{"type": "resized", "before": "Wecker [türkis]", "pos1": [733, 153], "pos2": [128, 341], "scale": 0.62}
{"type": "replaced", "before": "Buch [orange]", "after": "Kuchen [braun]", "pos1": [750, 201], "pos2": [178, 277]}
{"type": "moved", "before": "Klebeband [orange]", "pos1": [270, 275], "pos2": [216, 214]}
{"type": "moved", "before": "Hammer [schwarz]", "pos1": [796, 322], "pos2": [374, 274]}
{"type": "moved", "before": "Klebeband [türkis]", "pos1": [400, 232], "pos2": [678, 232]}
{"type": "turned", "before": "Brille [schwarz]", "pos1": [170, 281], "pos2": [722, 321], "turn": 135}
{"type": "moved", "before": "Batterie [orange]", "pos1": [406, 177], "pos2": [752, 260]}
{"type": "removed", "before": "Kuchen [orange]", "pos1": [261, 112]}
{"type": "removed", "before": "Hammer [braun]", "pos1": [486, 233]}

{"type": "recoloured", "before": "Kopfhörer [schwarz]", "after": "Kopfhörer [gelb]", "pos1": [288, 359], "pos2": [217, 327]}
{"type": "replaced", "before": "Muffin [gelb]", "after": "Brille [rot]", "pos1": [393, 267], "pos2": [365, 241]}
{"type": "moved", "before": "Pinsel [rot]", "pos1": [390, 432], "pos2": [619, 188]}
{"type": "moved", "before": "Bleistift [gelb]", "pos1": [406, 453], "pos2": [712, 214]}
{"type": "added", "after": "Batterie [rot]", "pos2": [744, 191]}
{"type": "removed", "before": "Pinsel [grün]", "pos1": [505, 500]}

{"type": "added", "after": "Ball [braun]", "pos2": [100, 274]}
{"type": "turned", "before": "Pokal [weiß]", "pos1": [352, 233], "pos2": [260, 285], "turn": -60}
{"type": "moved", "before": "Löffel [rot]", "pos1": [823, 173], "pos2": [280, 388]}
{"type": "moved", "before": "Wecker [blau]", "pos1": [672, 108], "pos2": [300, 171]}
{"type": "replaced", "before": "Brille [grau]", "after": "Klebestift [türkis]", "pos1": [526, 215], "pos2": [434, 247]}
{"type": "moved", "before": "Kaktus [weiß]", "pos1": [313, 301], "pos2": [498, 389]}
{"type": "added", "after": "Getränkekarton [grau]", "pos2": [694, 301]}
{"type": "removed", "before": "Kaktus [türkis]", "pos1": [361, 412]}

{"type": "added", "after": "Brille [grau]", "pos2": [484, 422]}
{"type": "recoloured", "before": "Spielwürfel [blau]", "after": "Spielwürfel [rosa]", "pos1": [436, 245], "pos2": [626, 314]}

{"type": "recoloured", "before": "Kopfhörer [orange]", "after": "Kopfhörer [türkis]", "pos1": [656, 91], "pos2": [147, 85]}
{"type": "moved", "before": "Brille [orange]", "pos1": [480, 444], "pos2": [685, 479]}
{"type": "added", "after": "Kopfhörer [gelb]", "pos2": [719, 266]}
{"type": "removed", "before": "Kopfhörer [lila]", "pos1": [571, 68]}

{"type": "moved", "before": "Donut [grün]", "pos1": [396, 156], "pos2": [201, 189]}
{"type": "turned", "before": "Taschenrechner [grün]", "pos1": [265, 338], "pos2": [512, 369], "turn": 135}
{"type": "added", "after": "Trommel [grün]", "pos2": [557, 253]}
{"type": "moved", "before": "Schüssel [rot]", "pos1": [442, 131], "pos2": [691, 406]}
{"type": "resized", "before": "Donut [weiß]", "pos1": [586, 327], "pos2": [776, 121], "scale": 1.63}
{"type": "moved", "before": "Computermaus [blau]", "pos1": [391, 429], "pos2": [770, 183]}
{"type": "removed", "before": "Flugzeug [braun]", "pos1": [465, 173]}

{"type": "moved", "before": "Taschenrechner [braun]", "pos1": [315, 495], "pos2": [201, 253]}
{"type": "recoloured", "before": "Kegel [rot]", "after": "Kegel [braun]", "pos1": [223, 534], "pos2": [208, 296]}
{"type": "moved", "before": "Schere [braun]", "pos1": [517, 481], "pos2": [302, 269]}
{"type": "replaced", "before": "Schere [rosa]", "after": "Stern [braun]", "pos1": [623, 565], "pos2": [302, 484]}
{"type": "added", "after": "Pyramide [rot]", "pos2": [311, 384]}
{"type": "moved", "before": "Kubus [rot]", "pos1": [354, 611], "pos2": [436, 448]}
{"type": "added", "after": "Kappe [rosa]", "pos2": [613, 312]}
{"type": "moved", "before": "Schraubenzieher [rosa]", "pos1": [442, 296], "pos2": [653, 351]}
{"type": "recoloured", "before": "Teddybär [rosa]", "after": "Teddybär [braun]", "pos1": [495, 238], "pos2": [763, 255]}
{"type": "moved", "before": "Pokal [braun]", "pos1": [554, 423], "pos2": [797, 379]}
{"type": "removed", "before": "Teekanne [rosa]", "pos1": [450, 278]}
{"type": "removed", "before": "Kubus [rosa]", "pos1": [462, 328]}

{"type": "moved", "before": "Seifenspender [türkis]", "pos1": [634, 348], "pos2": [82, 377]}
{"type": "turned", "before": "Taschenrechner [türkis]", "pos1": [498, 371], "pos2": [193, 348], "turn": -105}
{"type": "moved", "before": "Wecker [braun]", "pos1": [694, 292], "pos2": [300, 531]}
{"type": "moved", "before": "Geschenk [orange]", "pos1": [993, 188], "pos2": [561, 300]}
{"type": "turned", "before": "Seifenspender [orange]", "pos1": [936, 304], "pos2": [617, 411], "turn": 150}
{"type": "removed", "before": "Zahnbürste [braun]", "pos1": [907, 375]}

════════════════════

**What this task involves:** Among the records above, find each line holding "Kuchen" and list it.

**Final answer:**
{"type": "replaced", "before": "Buch [orange]", "after": "Kuchen [braun]", "pos1": [750, 201], "pos2": [178, 277]}
{"type": "removed", "before": "Kuchen [orange]", "pos1": [261, 112]}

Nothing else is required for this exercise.